Please write out every line of the records below word for word, leaving the pictures out of your answer.

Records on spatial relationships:
╔══

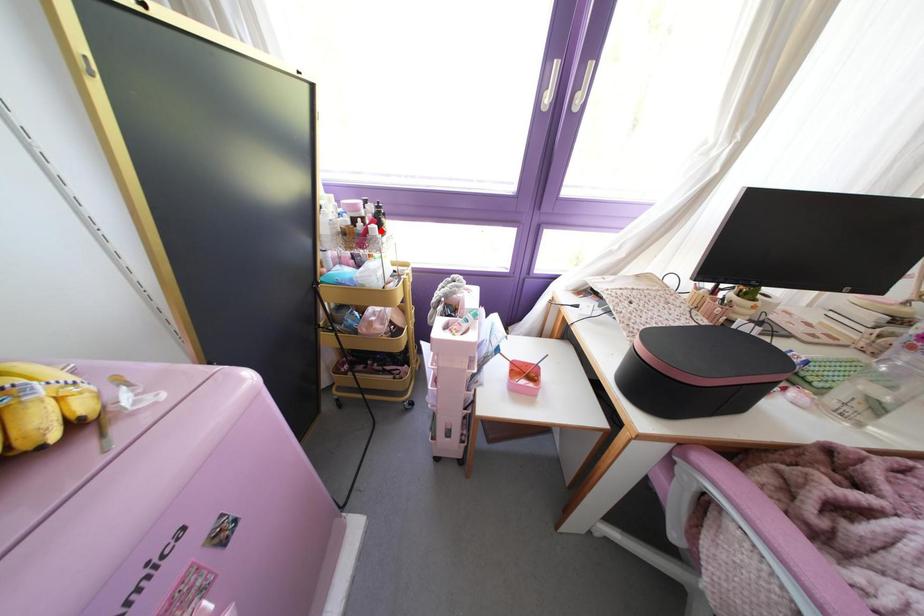
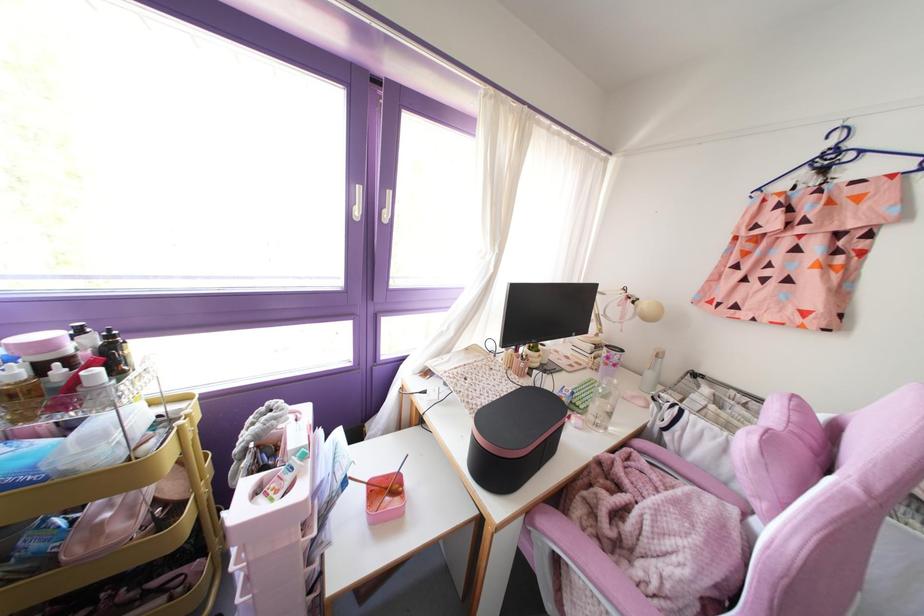
Question: I am providing you with two images of the same scene from different viewpoints. In image1, a red point is highlighted. Considering the same 3D point in image2, which of the following is correct?

Choices:
 (A) It is closer
 (B) It is farther

Answer: (B)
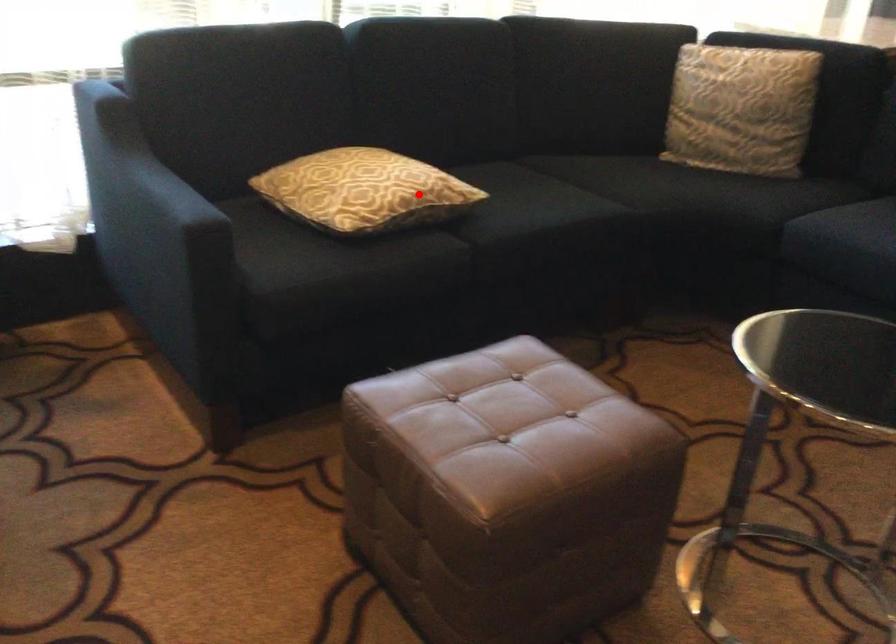
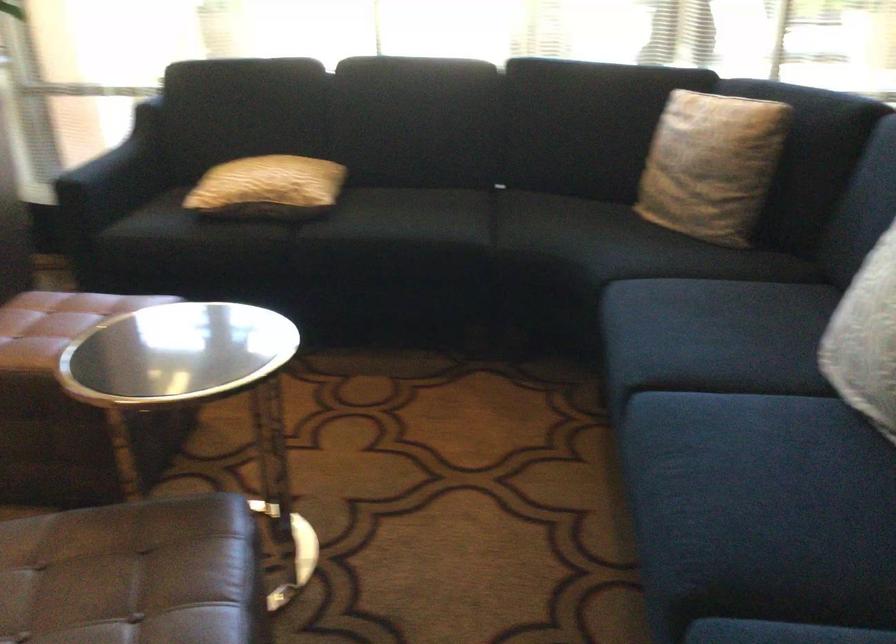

╚══

Written answer:
Question: I am providing you with two images of the same scene from different viewpoints. In image1, a red point is highlighted. Considering the same 3D point in image2, which of the following is correct?

Choices:
 (A) It is closer
 (B) It is farther

Answer: (B)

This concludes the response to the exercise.